• Description of the task
Once you find the line with "(427, 185) = (382, 501): none -> brown vase", copy it and every line after it through the end of the entries below, exactly as written.

Before-and-after scene images:
================
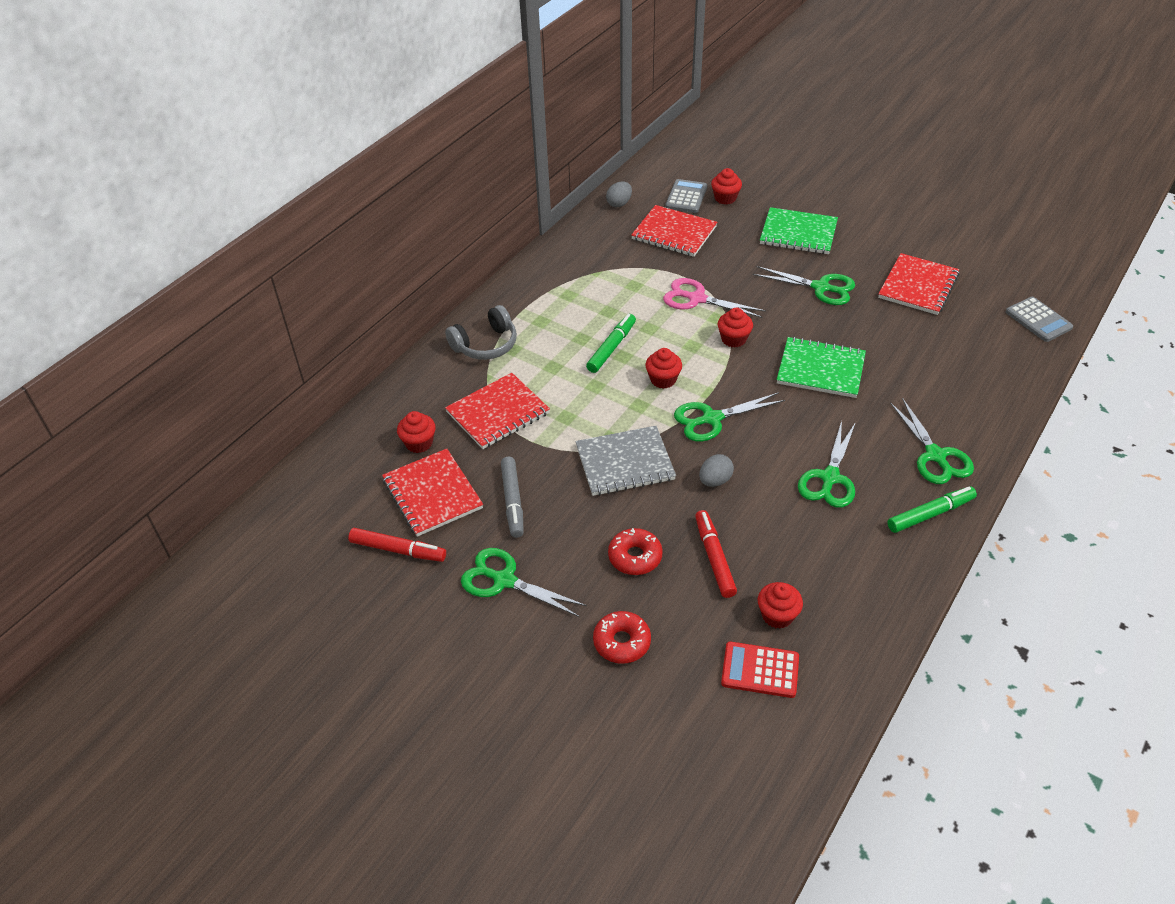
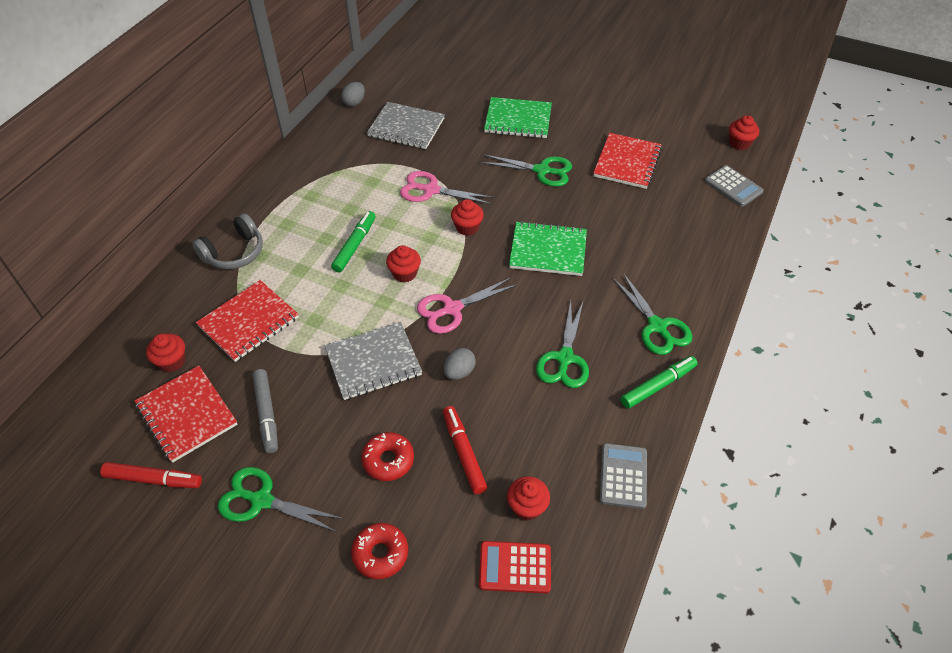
camera: 10 degrees left, 5 degrees up
(674, 233) = (406, 127): red notebook -> grey notebook
(686, 197) = (415, 92): grey calculator -> grey calculator (623, 476)
(712, 419) = (452, 309): green scissors -> pink scissors
(725, 198) = (450, 91): red cupcake -> red cupcake (739, 143)

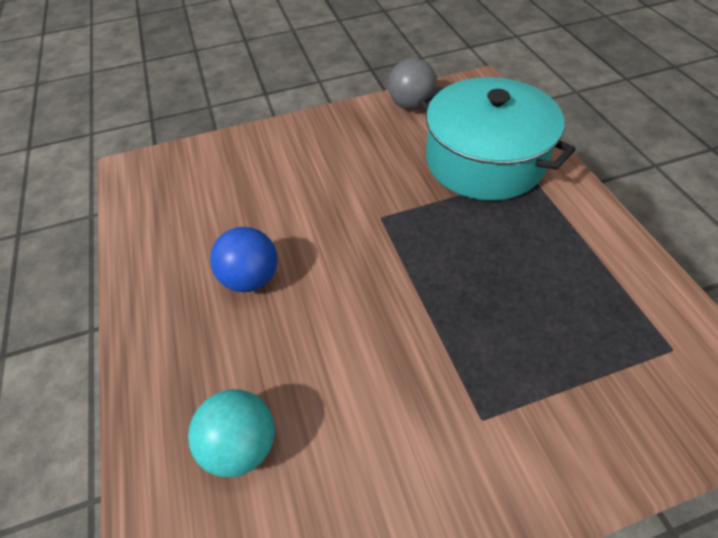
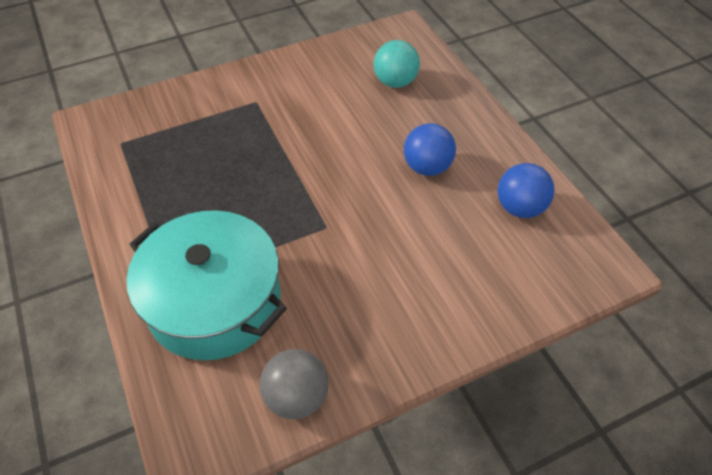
camera: 170 degrees right, 0 degrees up
(174, 224) = (519, 208): none -> blue ball

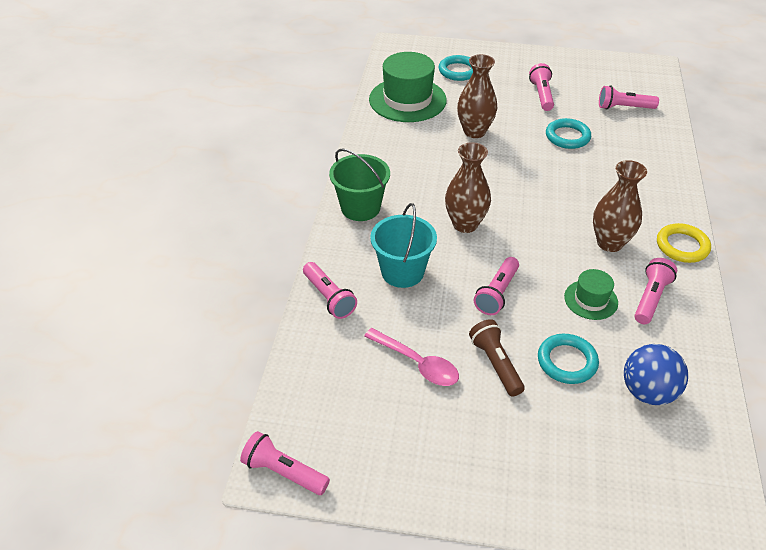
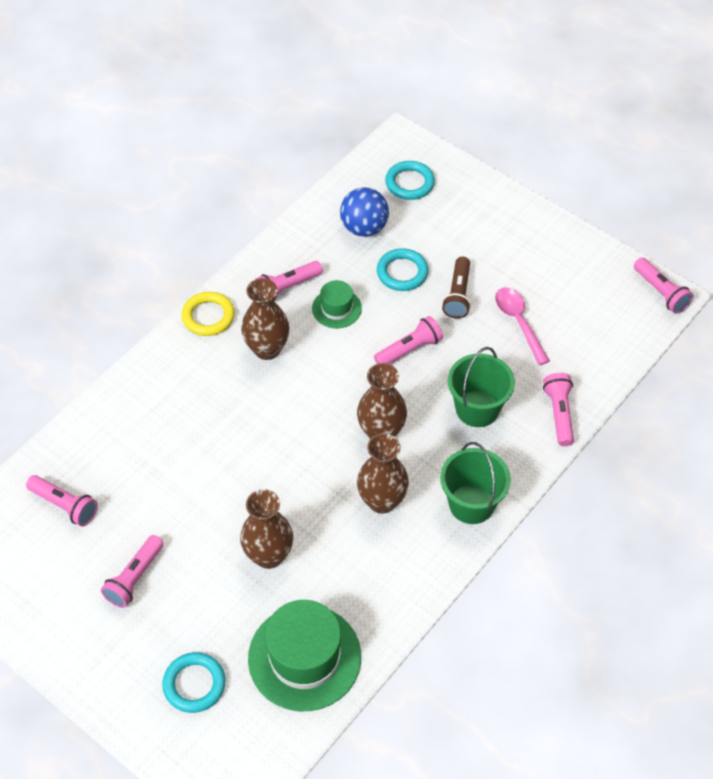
camera: 150 degrees left, 10 degrees up
(402, 272) = (477, 408): turquoise bucket -> green bucket
(427, 185) = (382, 501): none -> brown vase
(567, 137) = (174, 494): turquoise ring -> turquoise ring (409, 183)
================
• Answer space
(427, 185) = (382, 501): none -> brown vase
(567, 137) = (174, 494): turquoise ring -> turquoise ring (409, 183)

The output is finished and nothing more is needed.